◆ Input for this task
====

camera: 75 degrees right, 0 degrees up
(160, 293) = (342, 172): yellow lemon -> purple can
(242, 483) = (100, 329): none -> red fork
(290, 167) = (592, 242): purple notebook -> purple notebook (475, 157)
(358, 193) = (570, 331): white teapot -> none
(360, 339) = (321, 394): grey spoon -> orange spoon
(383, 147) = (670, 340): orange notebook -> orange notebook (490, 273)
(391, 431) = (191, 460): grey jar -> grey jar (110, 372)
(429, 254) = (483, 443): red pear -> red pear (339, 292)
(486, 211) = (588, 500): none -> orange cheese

====

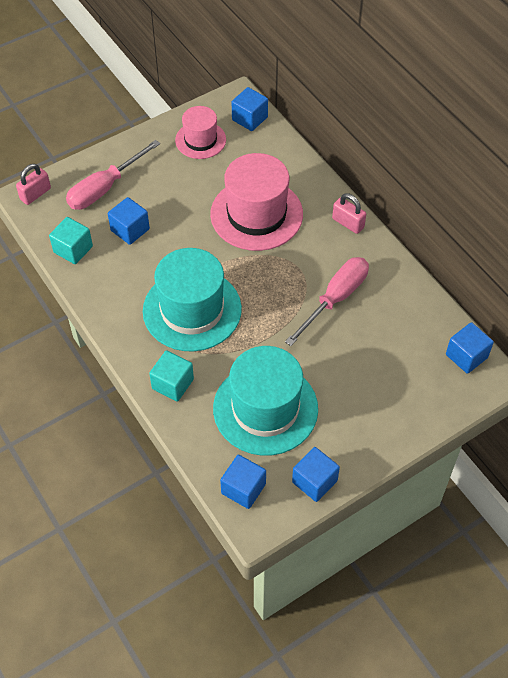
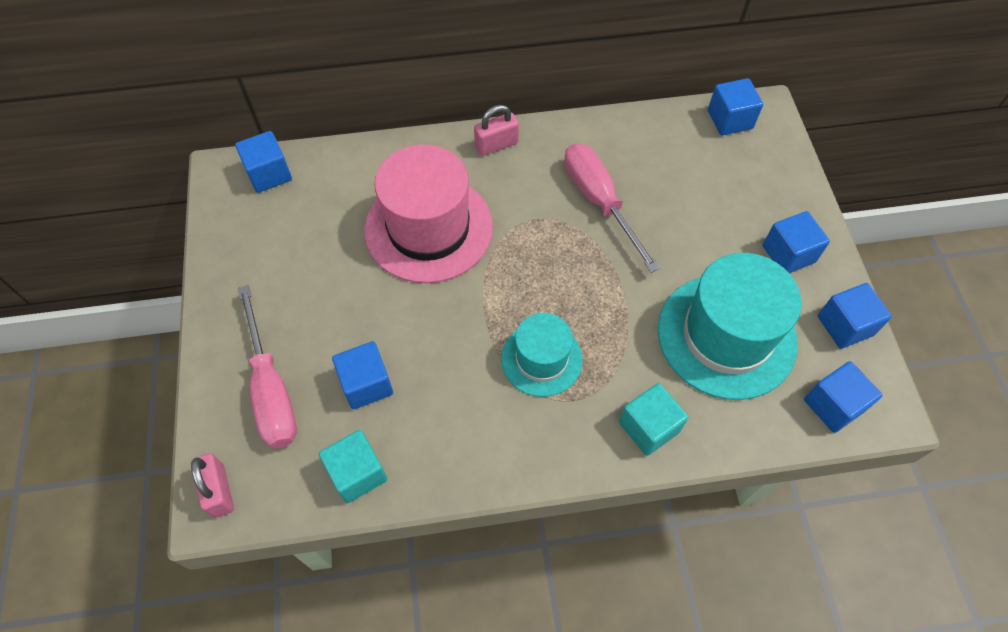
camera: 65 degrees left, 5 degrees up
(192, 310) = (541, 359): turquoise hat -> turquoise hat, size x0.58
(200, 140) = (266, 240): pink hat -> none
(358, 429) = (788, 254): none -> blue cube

====

◆ Work instructions
Beginning at the line above with "(242, 483) = (100, 329): none -> red fork" and finishing at the line with "(486, 211) = (588, 500): none", return each line exactly and return nothing else.

◆ Response
(242, 483) = (100, 329): none -> red fork
(290, 167) = (592, 242): purple notebook -> purple notebook (475, 157)
(358, 193) = (570, 331): white teapot -> none
(360, 339) = (321, 394): grey spoon -> orange spoon
(383, 147) = (670, 340): orange notebook -> orange notebook (490, 273)
(391, 431) = (191, 460): grey jar -> grey jar (110, 372)
(429, 254) = (483, 443): red pear -> red pear (339, 292)
(486, 211) = (588, 500): none -> orange cheese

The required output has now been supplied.